[REQUIREMENT] The result should hold only the lines from the one with "red circle: moved 2 px down" through the final line of the data below, transcribed exactly, pictures left out.

[AVAILABLE RECORDS]
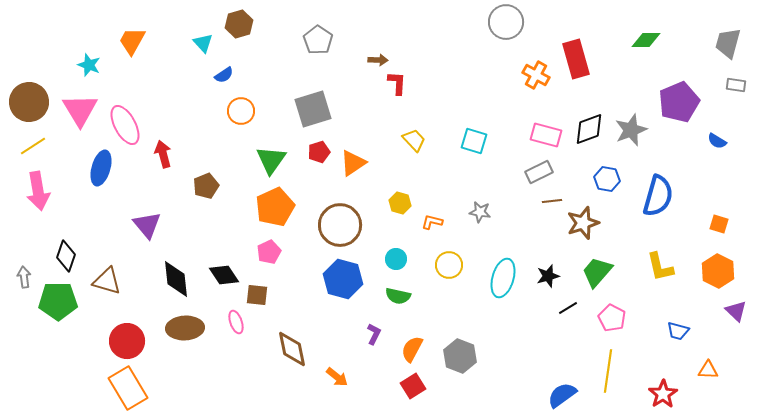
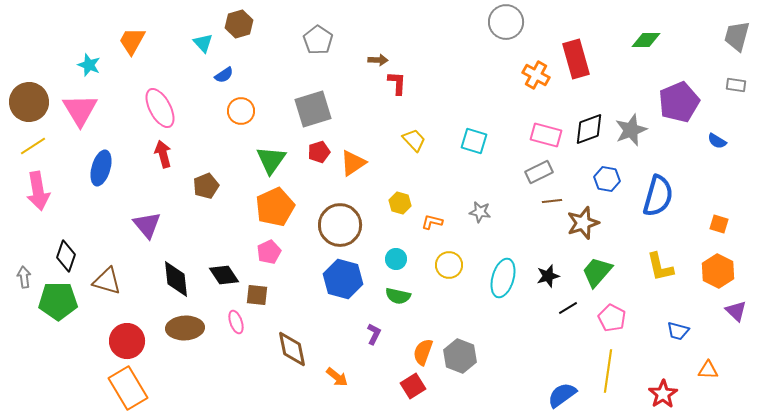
gray trapezoid at (728, 43): moved 9 px right, 7 px up
pink ellipse at (125, 125): moved 35 px right, 17 px up
orange semicircle at (412, 349): moved 11 px right, 3 px down; rotated 8 degrees counterclockwise
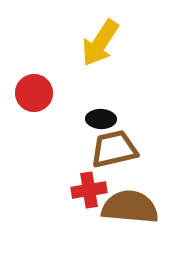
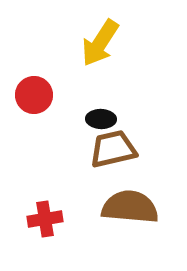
red circle: moved 2 px down
brown trapezoid: moved 1 px left
red cross: moved 44 px left, 29 px down
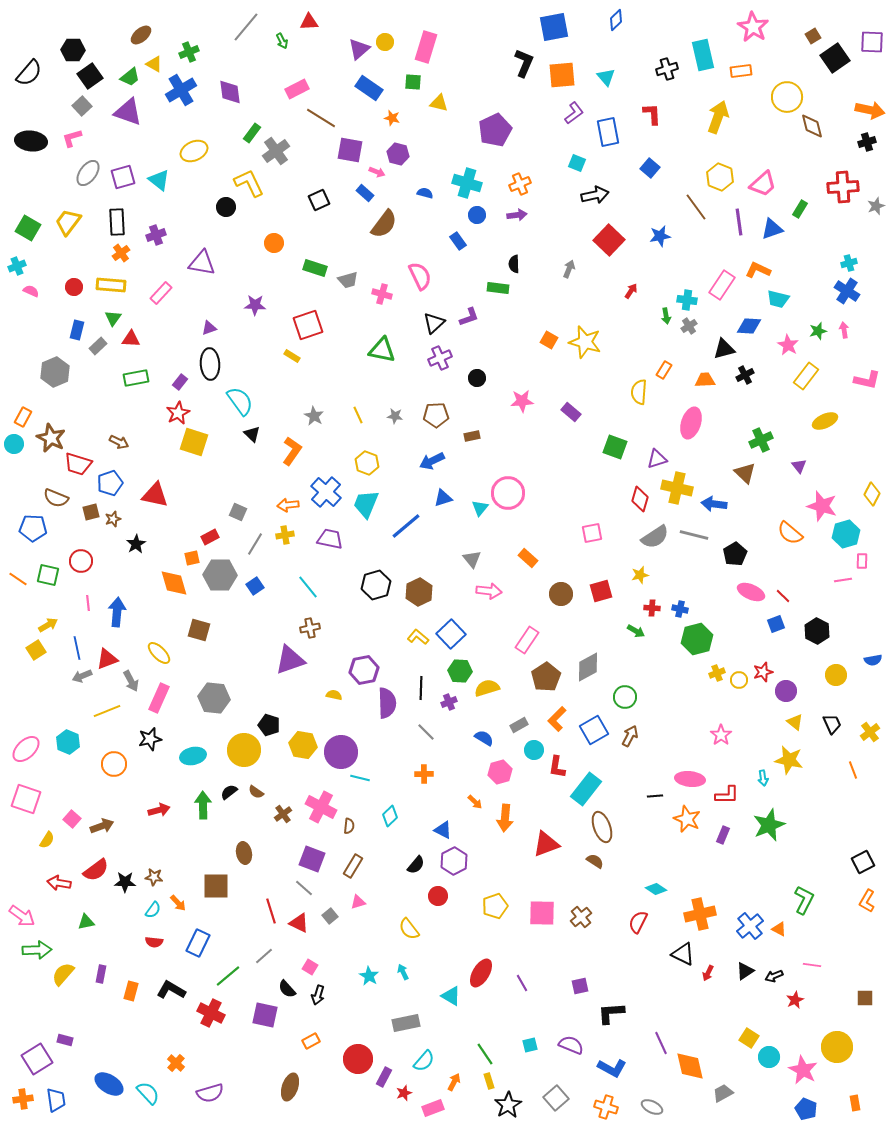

[FINISHED EXERCISE]
red circle: moved 2 px down
brown trapezoid: moved 1 px left
red cross: moved 44 px left, 29 px down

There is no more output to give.